- _TASK PROMPT_
A faithful copy is required: transcribe each line below exactly, minus the pictures.
_ _ _ _ _
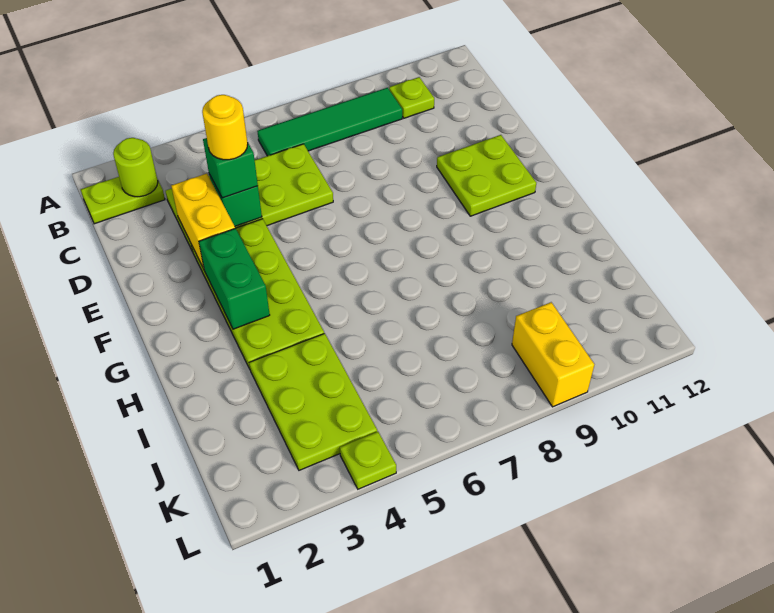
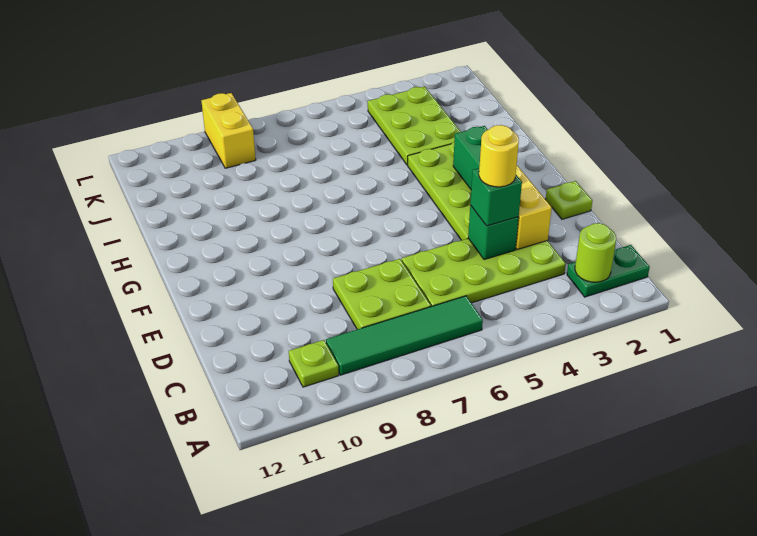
lime plate B1:B2 level 1 -> green plate B1:B2 level 1
lime plate E10:F11 level 1 -> lime plate C7:D8 level 1
lime plate L4 level 1 -> lime plate E1 level 1

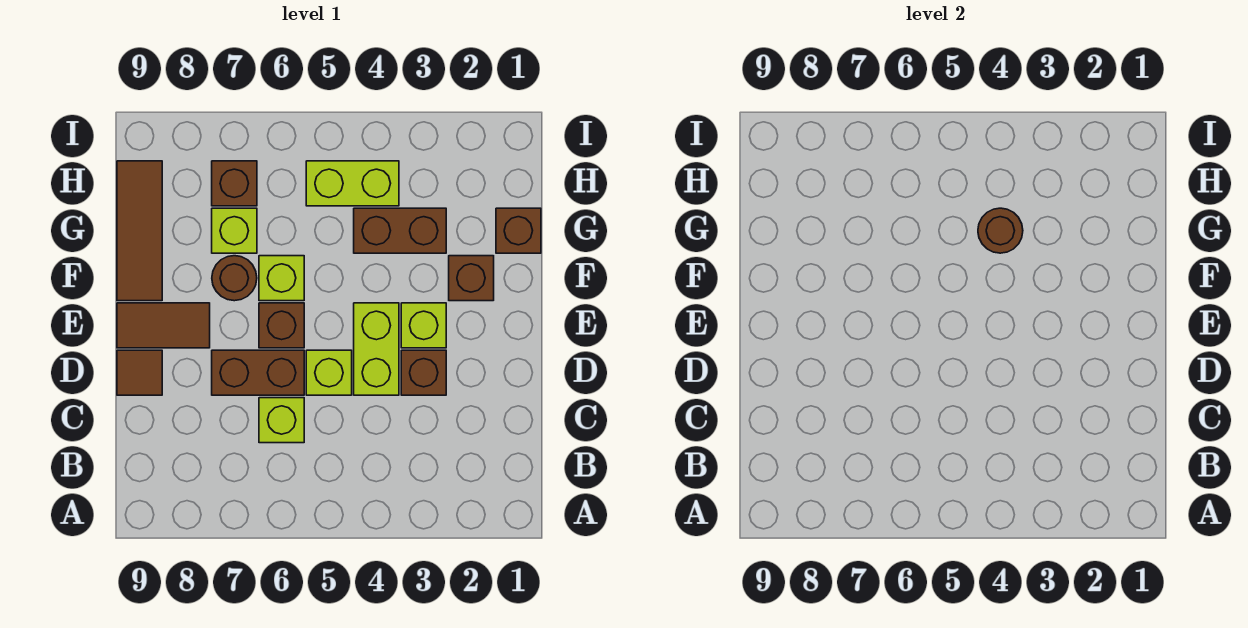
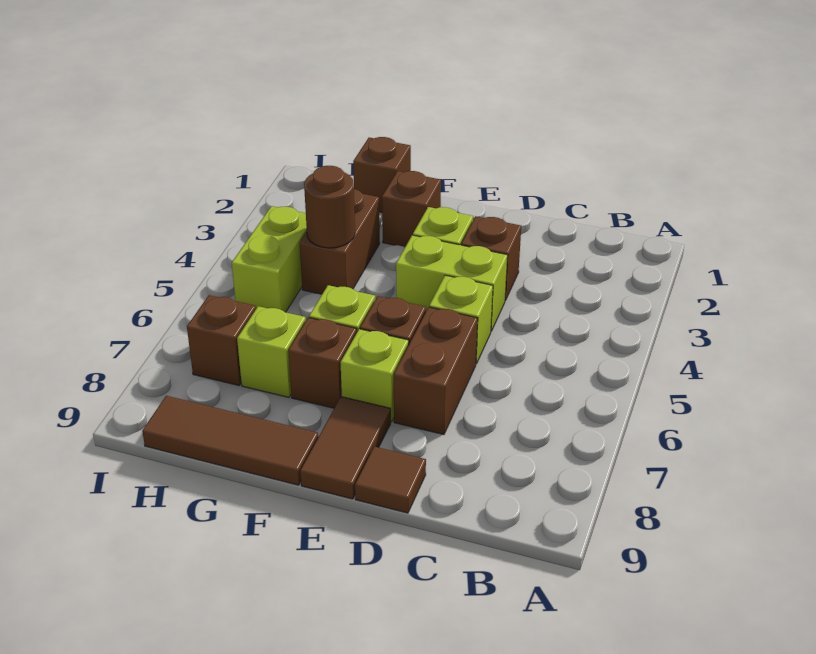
lime brick C6 level 1 -> lime brick E7 level 1
brown round brick F7 level 1 -> brown brick F7 level 1

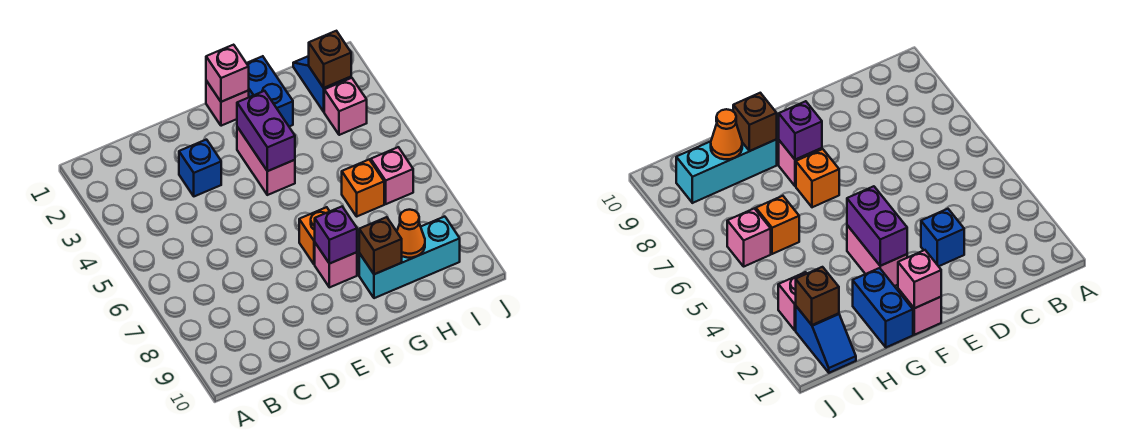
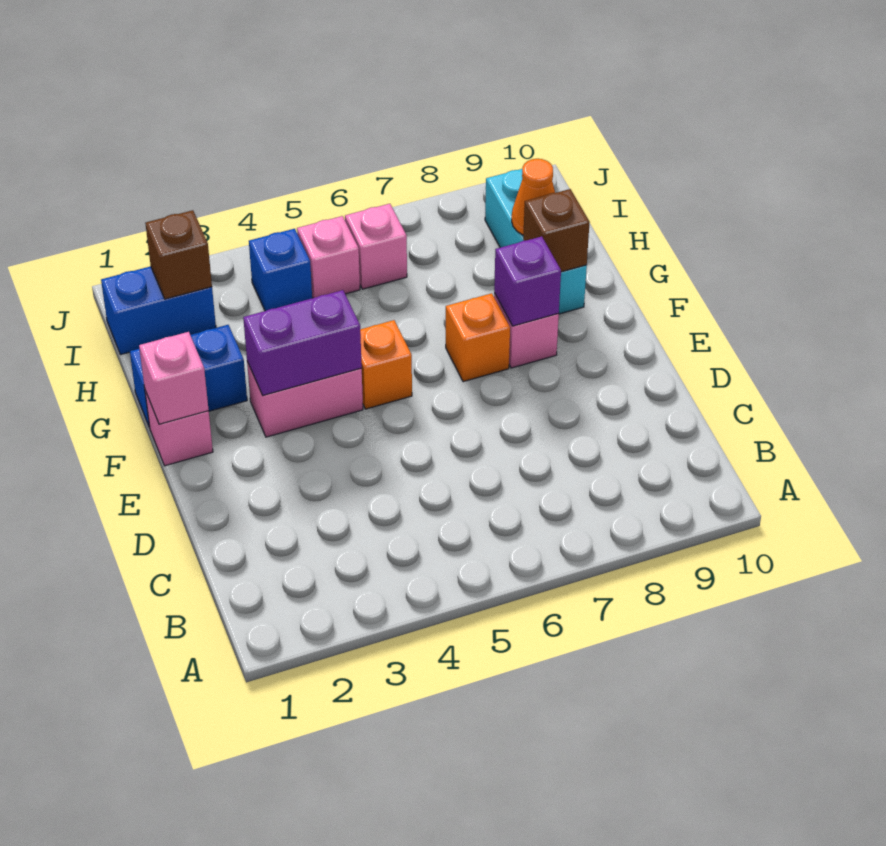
blue brick D3 level 1 -> blue brick I4 level 1
orange brick H6 level 1 -> orange brick F5 level 1
blue slope I1:I2 level 1 top 2 -> blue brick I1:I2 level 1
pink brick I3 level 1 -> pink brick I5 level 1

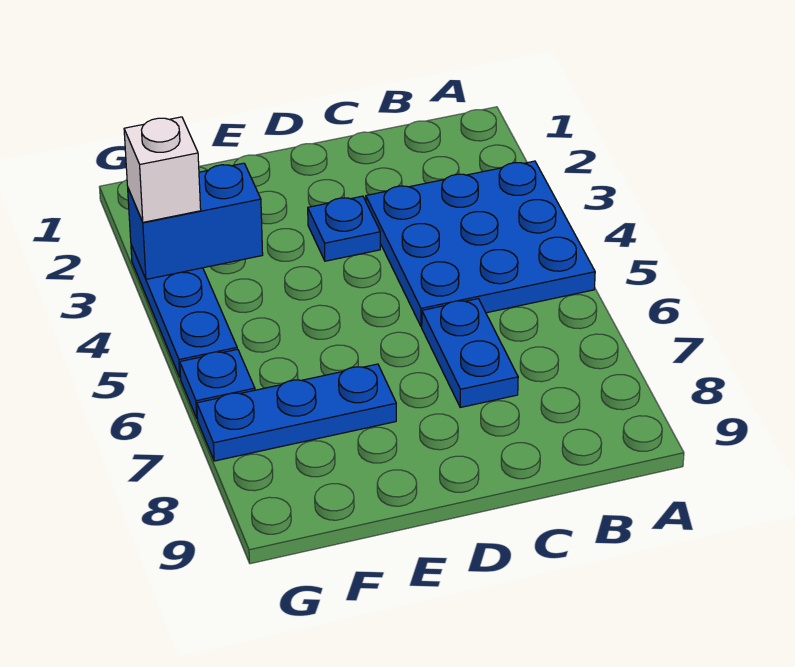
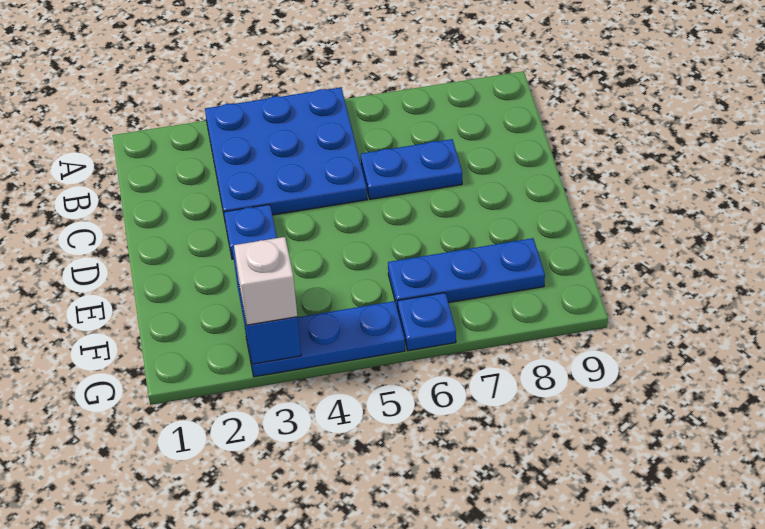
blue plate E7:G7 level 1 -> blue plate F6:F8 level 1

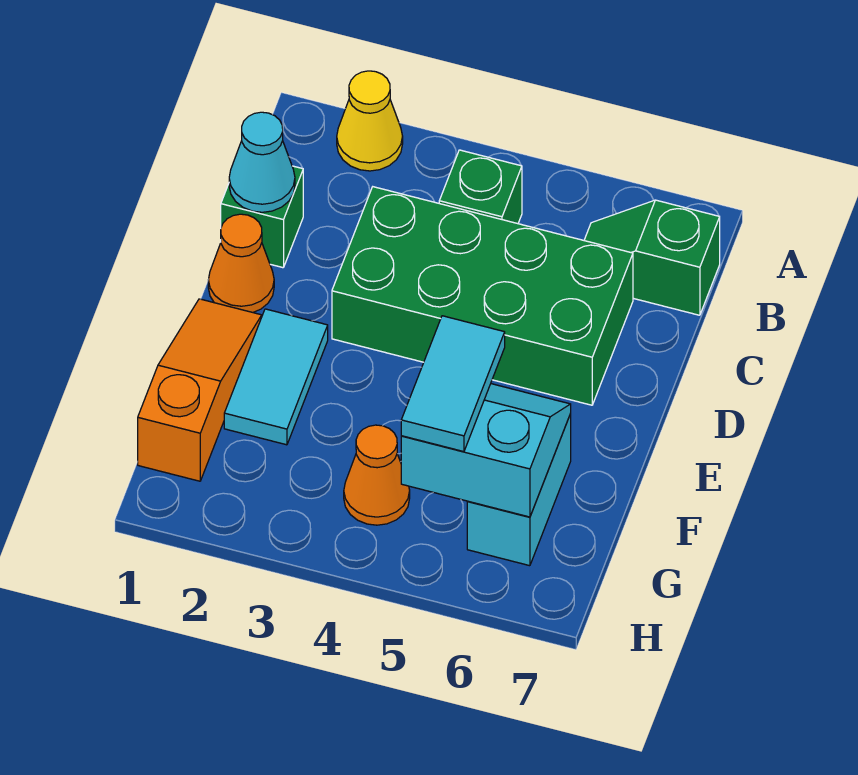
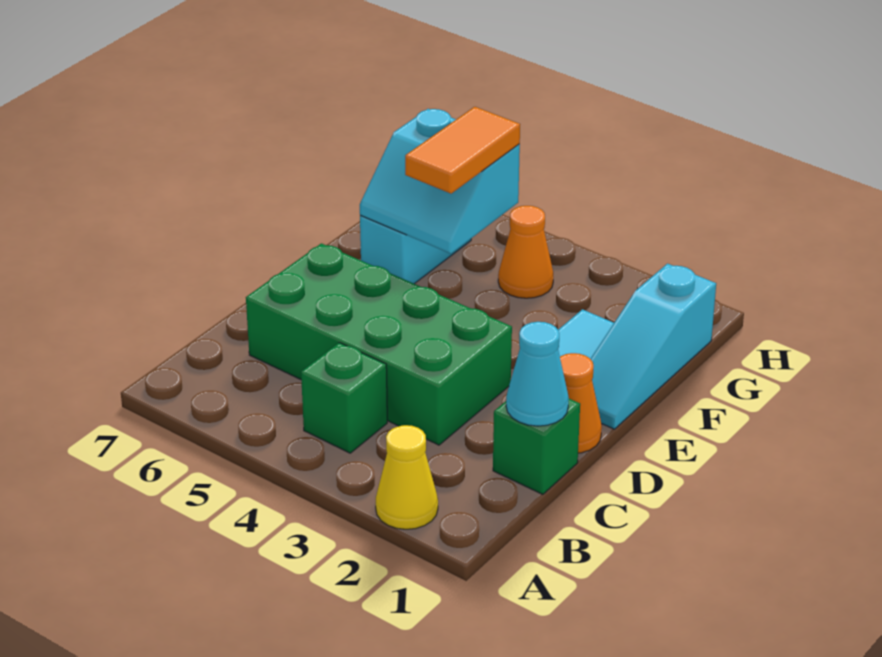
green slope B6:B7 level 1 top 7 -> none
orange slope E1:G1 level 1 top G -> cyan slope E1:G1 level 1 top G
cyan tile F5:G5 level 3 -> orange tile F5:G5 level 3

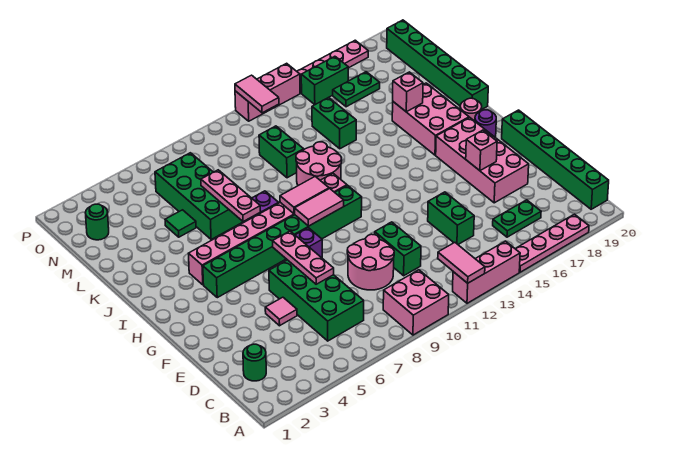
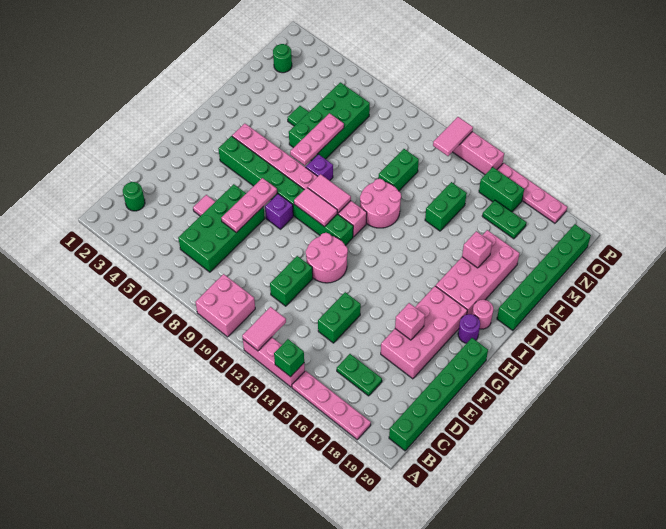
none -> green brick A14 level 2
pink round brick D9:E10 level 1 -> pink round brick F11:G12 level 1
pink brick I17:K18 level 1 -> pink brick I17:L18 level 1

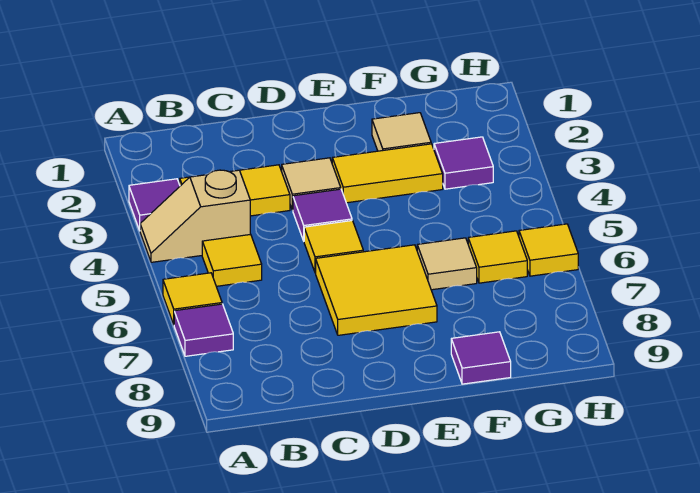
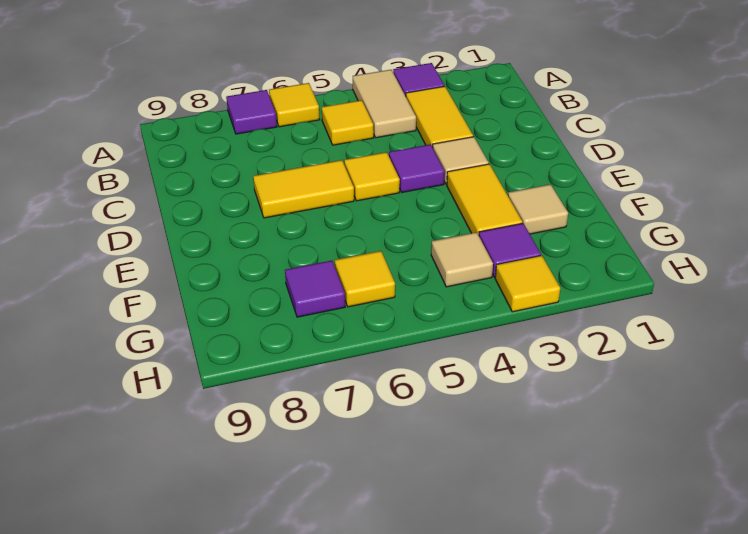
tan slope A4:B4 level 1 top B -> tan tile A4:B4 level 1
yellow tile D6:E7 level 1 -> yellow tile D6:D7 level 1
tan tile F6 level 1 -> tan tile G4 level 1
purple tile F9 level 1 -> purple tile G7 level 1
yellow tile H6 level 1 -> yellow tile H3 level 1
_ _ _ _ _
- _WRITTEN SOLUTION_
lime plate B1:B2 level 1 -> green plate B1:B2 level 1
lime plate E10:F11 level 1 -> lime plate C7:D8 level 1
lime plate L4 level 1 -> lime plate E1 level 1

lime brick C6 level 1 -> lime brick E7 level 1
brown round brick F7 level 1 -> brown brick F7 level 1

blue brick D3 level 1 -> blue brick I4 level 1
orange brick H6 level 1 -> orange brick F5 level 1
blue slope I1:I2 level 1 top 2 -> blue brick I1:I2 level 1
pink brick I3 level 1 -> pink brick I5 level 1

blue plate E7:G7 level 1 -> blue plate F6:F8 level 1

green slope B6:B7 level 1 top 7 -> none
orange slope E1:G1 level 1 top G -> cyan slope E1:G1 level 1 top G
cyan tile F5:G5 level 3 -> orange tile F5:G5 level 3

none -> green brick A14 level 2
pink round brick D9:E10 level 1 -> pink round brick F11:G12 level 1
pink brick I17:K18 level 1 -> pink brick I17:L18 level 1

tan slope A4:B4 level 1 top B -> tan tile A4:B4 level 1
yellow tile D6:E7 level 1 -> yellow tile D6:D7 level 1
tan tile F6 level 1 -> tan tile G4 level 1
purple tile F9 level 1 -> purple tile G7 level 1
yellow tile H6 level 1 -> yellow tile H3 level 1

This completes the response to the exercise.